Supplied records: Begin

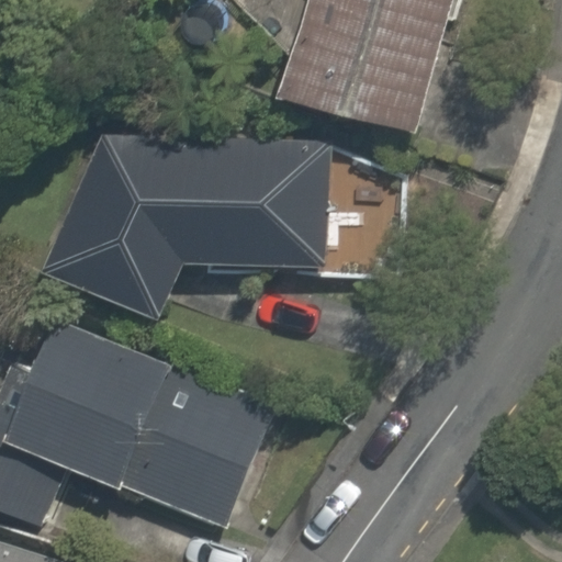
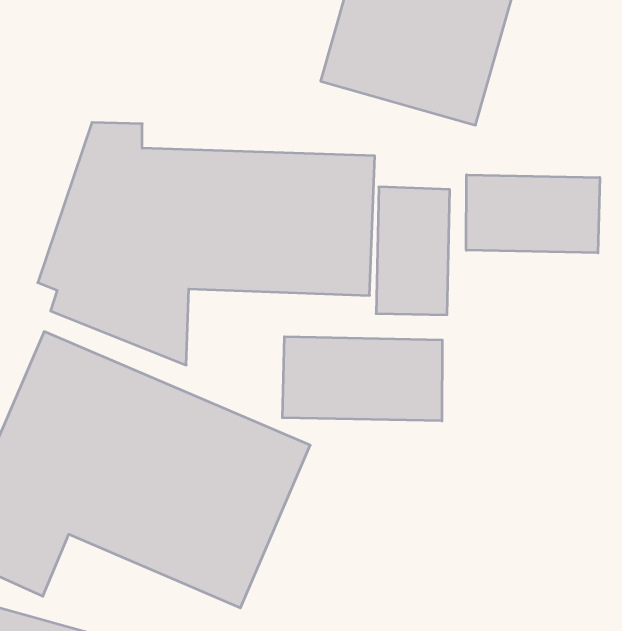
building: none -> [466,175,600,253]
building: none -> [282,337,442,421]

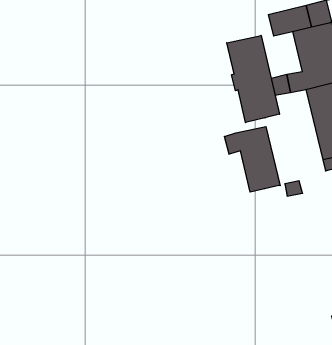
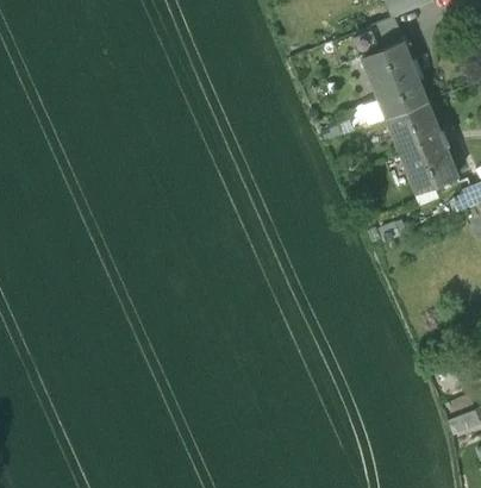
building: [227,35,279,123] -> none
building: [224,127,280,192] -> none

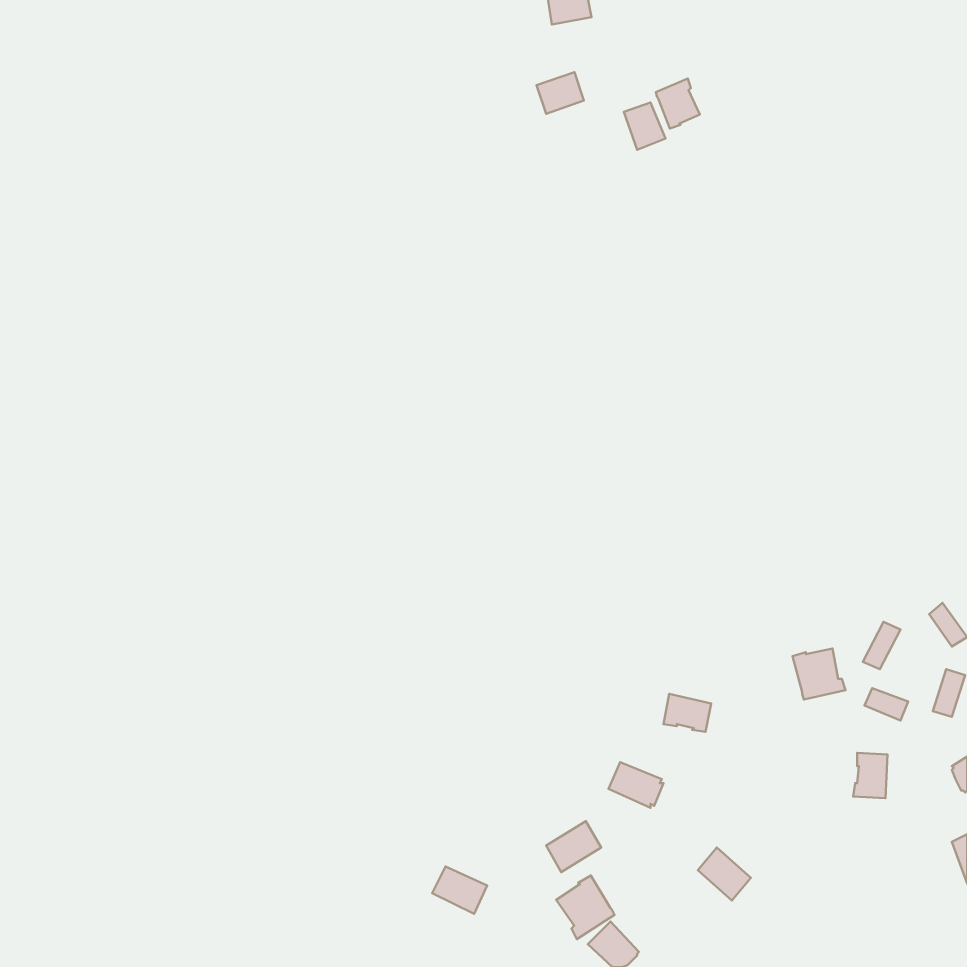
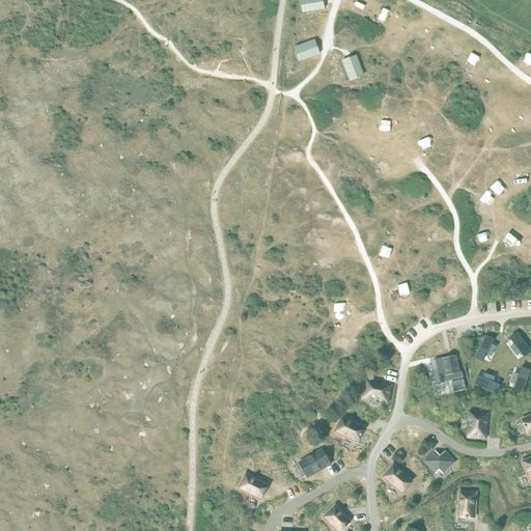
building: [656,78,700,129] -> none
building: none -> [423,450,454,473]
building: [556,876,615,939] -> none
building: none -> [457,492,475,518]

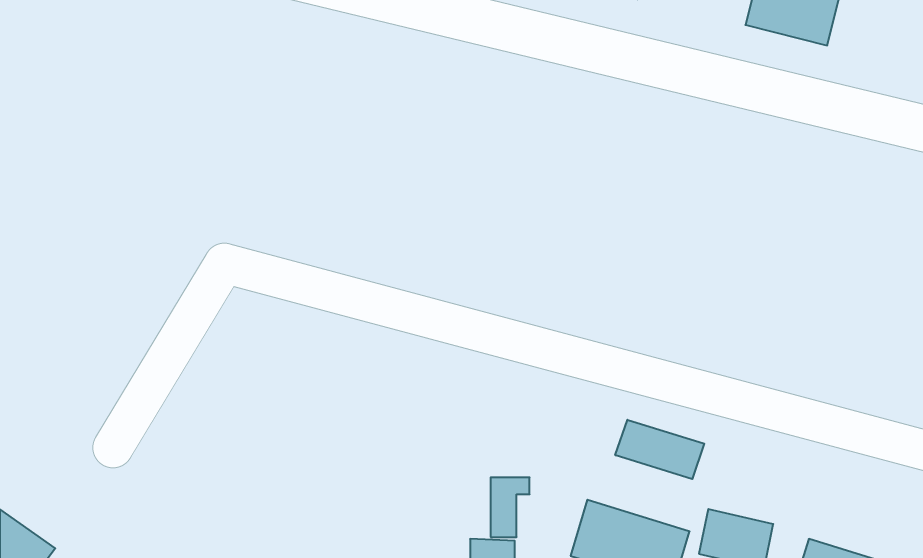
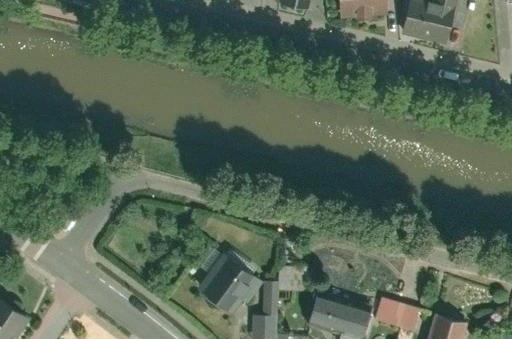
building: [615,420,704,479] -> none
building: none -> [197,248,260,310]

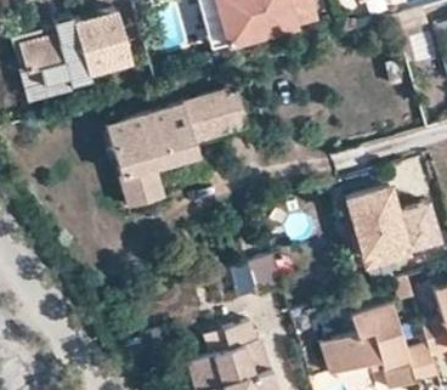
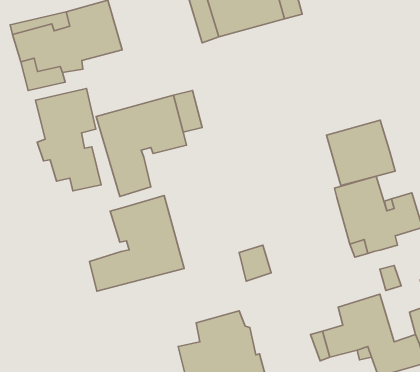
building: [203,87,248,136] -> none
building: none -> [35,89,101,191]
building: none -> [326,120,395,186]
building: none -> [90,196,184,291]

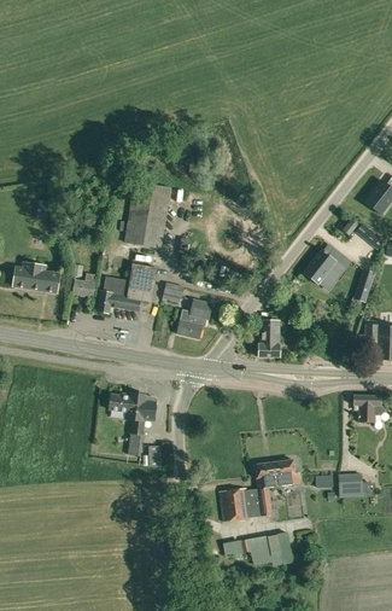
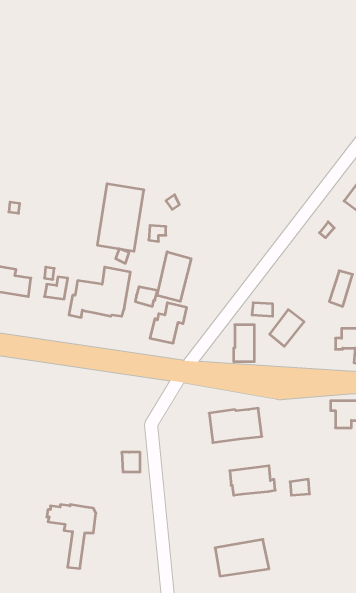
building: none -> [157,252,191,301]
building: [302,251,335,287] -> [270,310,304,346]
building: [107,392,156,455] -> [47,505,96,568]
building: [338,473,370,496] -> none
building: [220,487,271,520] -> [209,408,262,443]

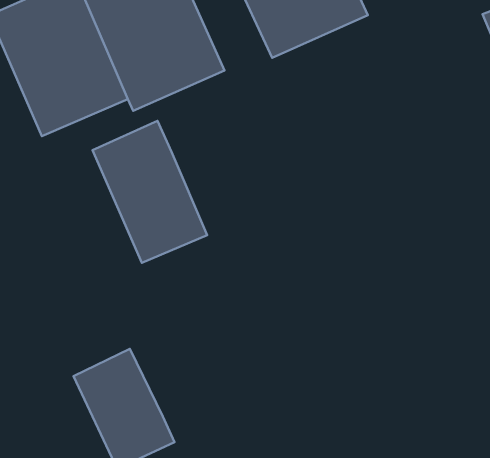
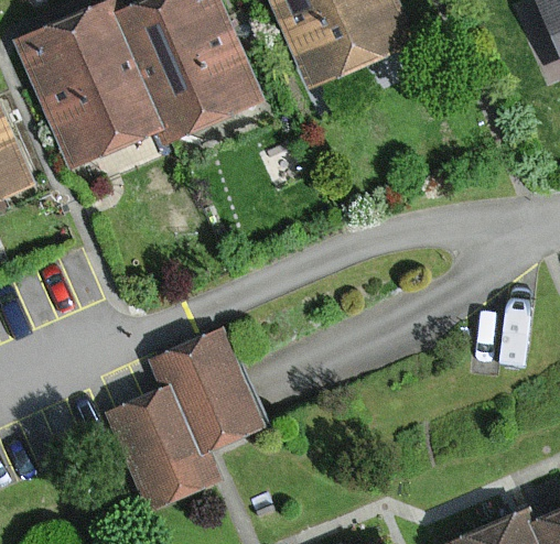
building: [92,121,207,263] -> none
building: none -> [153,331,262,456]

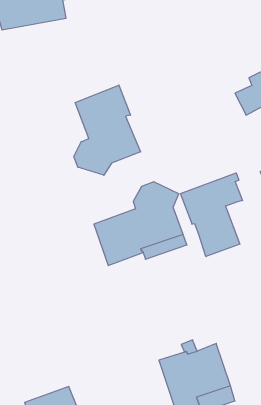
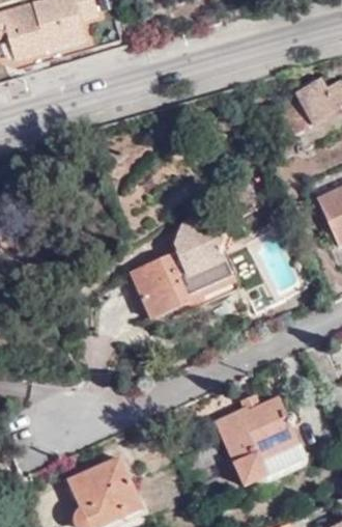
building: [74,85,141,175] -> none
building: [181,173,242,257] -> none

Supplied records: End

## Instructions to follow
Return every record exactly. Pictures stay out.

## Exercise output
building: none -> [466,175,600,253]
building: none -> [282,337,442,421]

building: [227,35,279,123] -> none
building: [224,127,280,192] -> none

building: [656,78,700,129] -> none
building: none -> [423,450,454,473]
building: [556,876,615,939] -> none
building: none -> [457,492,475,518]

building: [615,420,704,479] -> none
building: none -> [197,248,260,310]

building: [203,87,248,136] -> none
building: none -> [35,89,101,191]
building: none -> [326,120,395,186]
building: none -> [90,196,184,291]

building: none -> [157,252,191,301]
building: [302,251,335,287] -> [270,310,304,346]
building: [107,392,156,455] -> [47,505,96,568]
building: [338,473,370,496] -> none
building: [220,487,271,520] -> [209,408,262,443]

building: [92,121,207,263] -> none
building: none -> [153,331,262,456]

building: [74,85,141,175] -> none
building: [181,173,242,257] -> none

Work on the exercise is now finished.